_The task_.
Return each line exactly as written. Begin with the first line of the entries and end with the line that has "R108: 3.6k (DGND, n7) -> 3.6k (+24V, DGND)".
══ Data for the task ══
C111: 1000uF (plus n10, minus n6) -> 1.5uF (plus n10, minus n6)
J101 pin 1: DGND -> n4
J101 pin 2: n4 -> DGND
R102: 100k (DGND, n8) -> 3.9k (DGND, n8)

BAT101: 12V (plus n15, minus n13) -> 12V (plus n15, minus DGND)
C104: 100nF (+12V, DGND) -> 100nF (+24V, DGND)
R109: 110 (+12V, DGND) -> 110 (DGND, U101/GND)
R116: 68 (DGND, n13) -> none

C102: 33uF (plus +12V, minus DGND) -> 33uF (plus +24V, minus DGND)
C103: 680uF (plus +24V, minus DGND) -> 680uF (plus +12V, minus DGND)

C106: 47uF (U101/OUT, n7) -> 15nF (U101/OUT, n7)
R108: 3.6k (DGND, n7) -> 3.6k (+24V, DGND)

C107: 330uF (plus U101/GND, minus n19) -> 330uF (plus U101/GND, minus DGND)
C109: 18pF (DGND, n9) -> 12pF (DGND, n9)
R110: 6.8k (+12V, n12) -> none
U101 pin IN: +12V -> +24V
═══
_Result_.
C111: 1000uF (plus n10, minus n6) -> 1.5uF (plus n10, minus n6)
J101 pin 1: DGND -> n4
J101 pin 2: n4 -> DGND
R102: 100k (DGND, n8) -> 3.9k (DGND, n8)

BAT101: 12V (plus n15, minus n13) -> 12V (plus n15, minus DGND)
C104: 100nF (+12V, DGND) -> 100nF (+24V, DGND)
R109: 110 (+12V, DGND) -> 110 (DGND, U101/GND)
R116: 68 (DGND, n13) -> none

C102: 33uF (plus +12V, minus DGND) -> 33uF (plus +24V, minus DGND)
C103: 680uF (plus +24V, minus DGND) -> 680uF (plus +12V, minus DGND)

C106: 47uF (U101/OUT, n7) -> 15nF (U101/OUT, n7)
R108: 3.6k (DGND, n7) -> 3.6k (+24V, DGND)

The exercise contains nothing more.